── RECORDS FOR THIS EXERCISE
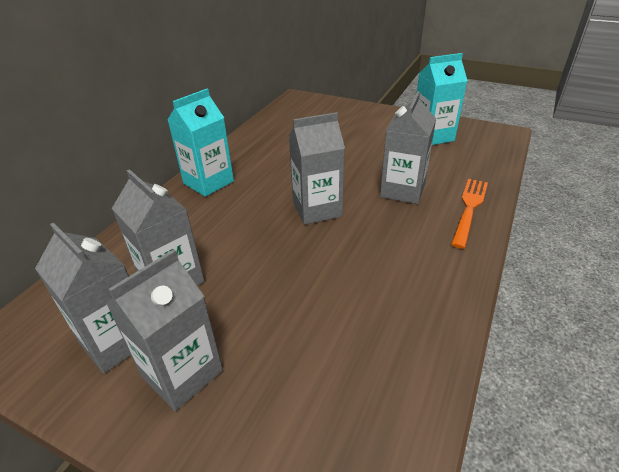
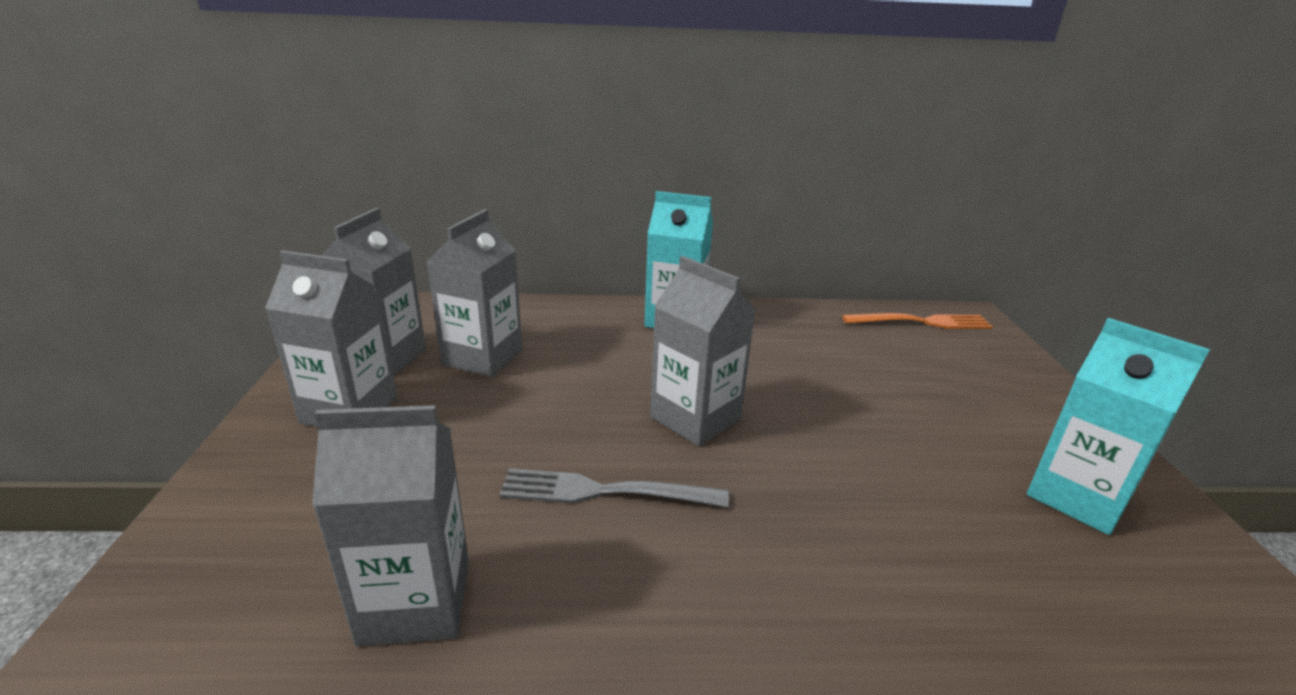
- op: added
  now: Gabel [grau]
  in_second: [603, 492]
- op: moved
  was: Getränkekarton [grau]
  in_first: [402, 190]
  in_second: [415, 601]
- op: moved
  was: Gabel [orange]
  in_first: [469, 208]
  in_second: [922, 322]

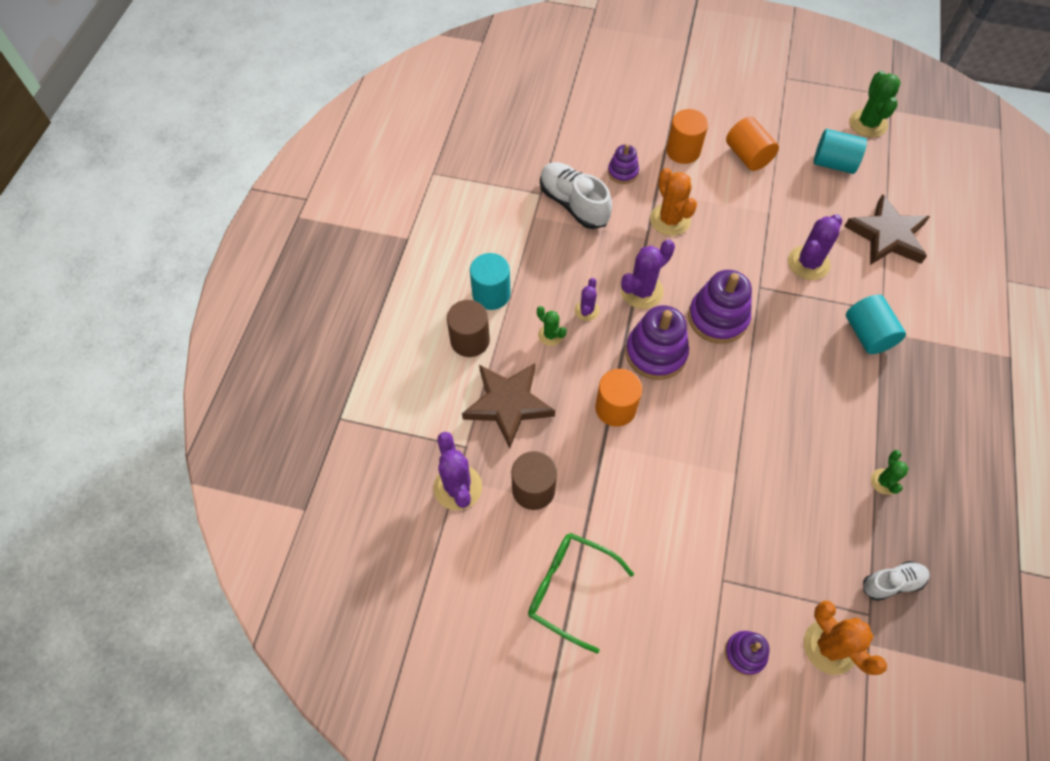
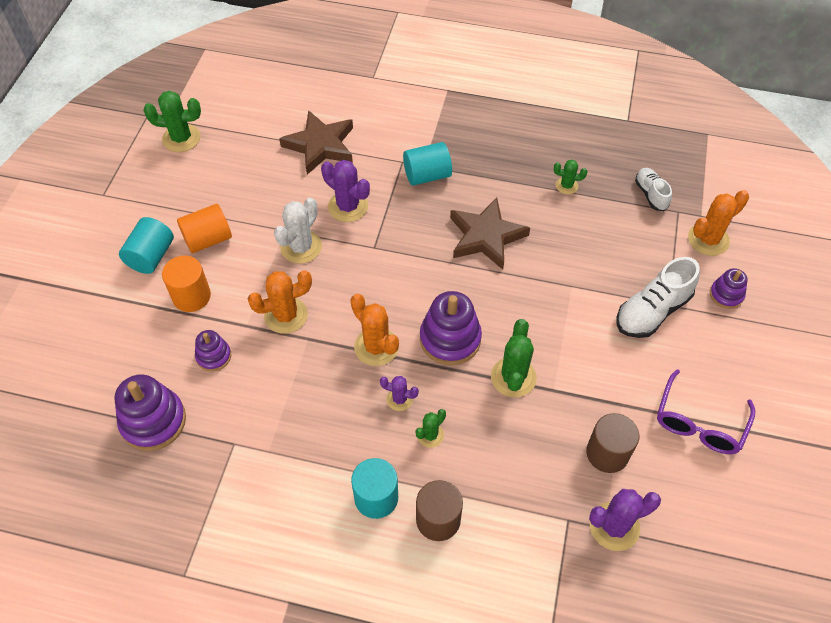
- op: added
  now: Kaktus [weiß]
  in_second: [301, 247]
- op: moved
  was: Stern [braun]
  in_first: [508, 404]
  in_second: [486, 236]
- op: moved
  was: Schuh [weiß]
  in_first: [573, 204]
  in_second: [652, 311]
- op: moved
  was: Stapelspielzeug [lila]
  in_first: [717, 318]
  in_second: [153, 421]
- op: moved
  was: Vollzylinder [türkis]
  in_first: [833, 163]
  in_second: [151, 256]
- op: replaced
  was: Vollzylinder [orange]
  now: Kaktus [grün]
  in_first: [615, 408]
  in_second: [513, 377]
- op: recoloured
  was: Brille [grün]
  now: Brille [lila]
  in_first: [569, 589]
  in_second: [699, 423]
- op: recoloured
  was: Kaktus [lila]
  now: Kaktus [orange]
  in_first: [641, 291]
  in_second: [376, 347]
────
── RECORDS FOR THIS EXERCISE
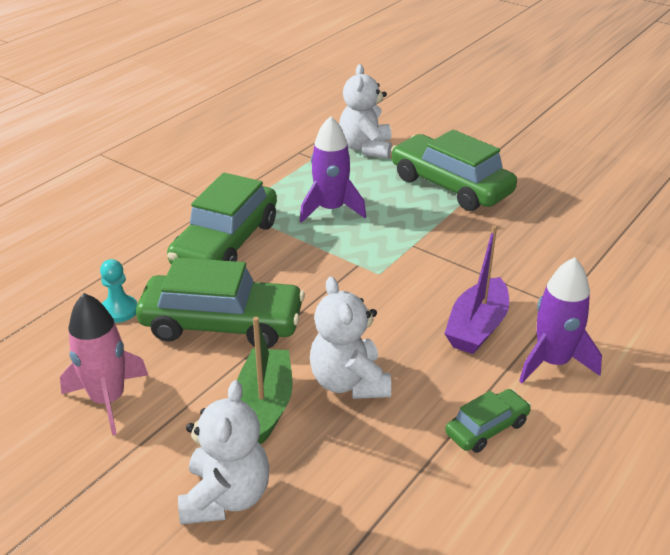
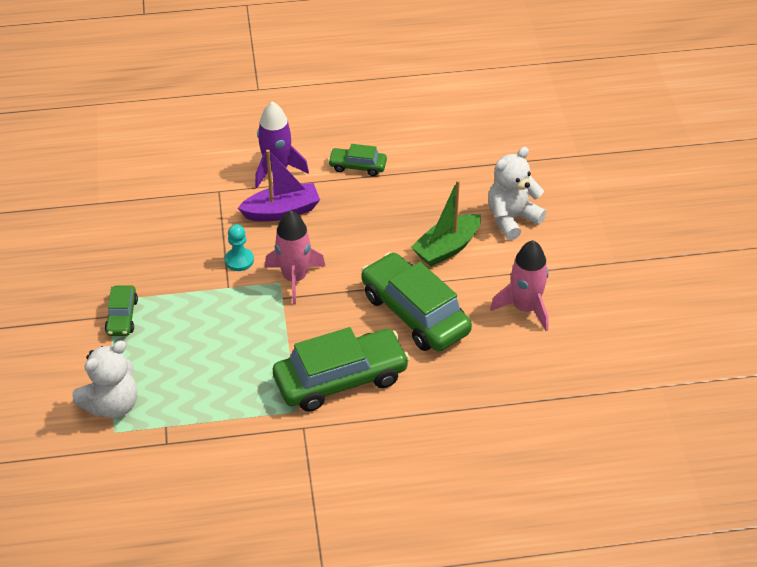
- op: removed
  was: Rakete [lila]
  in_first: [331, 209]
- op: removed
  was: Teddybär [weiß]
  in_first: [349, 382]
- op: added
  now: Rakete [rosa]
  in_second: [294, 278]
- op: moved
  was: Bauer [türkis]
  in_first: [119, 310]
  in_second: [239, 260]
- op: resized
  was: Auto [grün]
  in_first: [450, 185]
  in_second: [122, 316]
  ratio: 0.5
────
In the material above, transcribe exactly the lines beginning at the one with "in_second: [415, 601]" and ending at the one with "in_first: [469, 208]", both included.

  in_second: [415, 601]
- op: moved
  was: Gabel [orange]
  in_first: [469, 208]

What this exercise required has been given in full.